-- To do --
Please print the data again exactly as given.

-- Source records --
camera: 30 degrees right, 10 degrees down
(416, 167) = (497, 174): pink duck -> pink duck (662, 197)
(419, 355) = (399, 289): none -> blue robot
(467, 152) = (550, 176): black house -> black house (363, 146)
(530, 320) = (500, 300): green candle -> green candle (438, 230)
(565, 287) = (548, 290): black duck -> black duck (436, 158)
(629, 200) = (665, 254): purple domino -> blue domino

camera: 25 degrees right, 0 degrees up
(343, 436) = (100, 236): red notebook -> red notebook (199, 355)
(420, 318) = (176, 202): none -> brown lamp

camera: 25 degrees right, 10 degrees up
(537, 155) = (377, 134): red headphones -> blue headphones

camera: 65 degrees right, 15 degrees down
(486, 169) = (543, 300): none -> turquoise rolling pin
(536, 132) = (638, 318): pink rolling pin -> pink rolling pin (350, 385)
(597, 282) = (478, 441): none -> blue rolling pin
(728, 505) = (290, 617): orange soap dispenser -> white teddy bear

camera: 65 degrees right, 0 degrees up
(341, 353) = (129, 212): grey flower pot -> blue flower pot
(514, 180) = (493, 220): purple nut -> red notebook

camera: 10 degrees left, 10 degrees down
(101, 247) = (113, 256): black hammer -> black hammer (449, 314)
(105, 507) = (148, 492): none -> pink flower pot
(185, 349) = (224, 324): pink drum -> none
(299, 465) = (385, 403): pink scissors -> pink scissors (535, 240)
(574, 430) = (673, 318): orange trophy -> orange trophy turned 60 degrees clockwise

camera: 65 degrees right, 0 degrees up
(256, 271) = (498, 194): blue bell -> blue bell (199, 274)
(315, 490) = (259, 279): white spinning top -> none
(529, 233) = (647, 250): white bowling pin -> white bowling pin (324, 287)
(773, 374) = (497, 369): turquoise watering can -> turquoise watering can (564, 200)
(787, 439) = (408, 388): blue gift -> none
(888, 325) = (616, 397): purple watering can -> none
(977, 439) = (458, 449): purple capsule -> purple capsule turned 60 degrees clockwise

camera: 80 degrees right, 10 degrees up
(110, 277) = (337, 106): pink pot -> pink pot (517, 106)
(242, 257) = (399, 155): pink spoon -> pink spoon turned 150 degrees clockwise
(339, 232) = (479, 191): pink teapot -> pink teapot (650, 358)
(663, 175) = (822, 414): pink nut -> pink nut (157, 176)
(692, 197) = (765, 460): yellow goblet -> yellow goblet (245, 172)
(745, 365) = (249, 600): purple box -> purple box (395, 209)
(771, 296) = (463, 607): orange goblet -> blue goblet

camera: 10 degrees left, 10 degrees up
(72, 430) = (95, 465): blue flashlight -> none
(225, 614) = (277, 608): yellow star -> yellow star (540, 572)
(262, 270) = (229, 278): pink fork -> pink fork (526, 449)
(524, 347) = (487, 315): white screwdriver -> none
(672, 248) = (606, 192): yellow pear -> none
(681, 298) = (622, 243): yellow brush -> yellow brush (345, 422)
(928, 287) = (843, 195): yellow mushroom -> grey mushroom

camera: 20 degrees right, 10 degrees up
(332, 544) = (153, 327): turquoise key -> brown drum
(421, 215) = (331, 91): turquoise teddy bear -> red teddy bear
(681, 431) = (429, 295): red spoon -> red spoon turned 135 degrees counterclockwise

-- Solution to this problem --
camera: 30 degrees right, 10 degrees down
(416, 167) = (497, 174): pink duck -> pink duck (662, 197)
(419, 355) = (399, 289): none -> blue robot
(467, 152) = (550, 176): black house -> black house (363, 146)
(530, 320) = (500, 300): green candle -> green candle (438, 230)
(565, 287) = (548, 290): black duck -> black duck (436, 158)
(629, 200) = (665, 254): purple domino -> blue domino

camera: 25 degrees right, 0 degrees up
(343, 436) = (100, 236): red notebook -> red notebook (199, 355)
(420, 318) = (176, 202): none -> brown lamp

camera: 25 degrees right, 10 degrees up
(537, 155) = (377, 134): red headphones -> blue headphones

camera: 65 degrees right, 15 degrees down
(486, 169) = (543, 300): none -> turquoise rolling pin
(536, 132) = (638, 318): pink rolling pin -> pink rolling pin (350, 385)
(597, 282) = (478, 441): none -> blue rolling pin
(728, 505) = (290, 617): orange soap dispenser -> white teddy bear

camera: 65 degrees right, 0 degrees up
(341, 353) = (129, 212): grey flower pot -> blue flower pot
(514, 180) = (493, 220): purple nut -> red notebook

camera: 10 degrees left, 10 degrees down
(101, 247) = (113, 256): black hammer -> black hammer (449, 314)
(105, 507) = (148, 492): none -> pink flower pot
(185, 349) = (224, 324): pink drum -> none
(299, 465) = (385, 403): pink scissors -> pink scissors (535, 240)
(574, 430) = (673, 318): orange trophy -> orange trophy turned 60 degrees clockwise

camera: 65 degrees right, 0 degrees up
(256, 271) = (498, 194): blue bell -> blue bell (199, 274)
(315, 490) = (259, 279): white spinning top -> none
(529, 233) = (647, 250): white bowling pin -> white bowling pin (324, 287)
(773, 374) = (497, 369): turquoise watering can -> turquoise watering can (564, 200)
(787, 439) = (408, 388): blue gift -> none
(888, 325) = (616, 397): purple watering can -> none
(977, 439) = (458, 449): purple capsule -> purple capsule turned 60 degrees clockwise

camera: 80 degrees right, 10 degrees up
(110, 277) = (337, 106): pink pot -> pink pot (517, 106)
(242, 257) = (399, 155): pink spoon -> pink spoon turned 150 degrees clockwise
(339, 232) = (479, 191): pink teapot -> pink teapot (650, 358)
(663, 175) = (822, 414): pink nut -> pink nut (157, 176)
(692, 197) = (765, 460): yellow goblet -> yellow goblet (245, 172)
(745, 365) = (249, 600): purple box -> purple box (395, 209)
(771, 296) = (463, 607): orange goblet -> blue goblet

camera: 10 degrees left, 10 degrees up
(72, 430) = (95, 465): blue flashlight -> none
(225, 614) = (277, 608): yellow star -> yellow star (540, 572)
(262, 270) = (229, 278): pink fork -> pink fork (526, 449)
(524, 347) = (487, 315): white screwdriver -> none
(672, 248) = (606, 192): yellow pear -> none
(681, 298) = (622, 243): yellow brush -> yellow brush (345, 422)
(928, 287) = (843, 195): yellow mushroom -> grey mushroom

camera: 20 degrees right, 10 degrees up
(332, 544) = (153, 327): turquoise key -> brown drum
(421, 215) = (331, 91): turquoise teddy bear -> red teddy bear
(681, 431) = (429, 295): red spoon -> red spoon turned 135 degrees counterclockwise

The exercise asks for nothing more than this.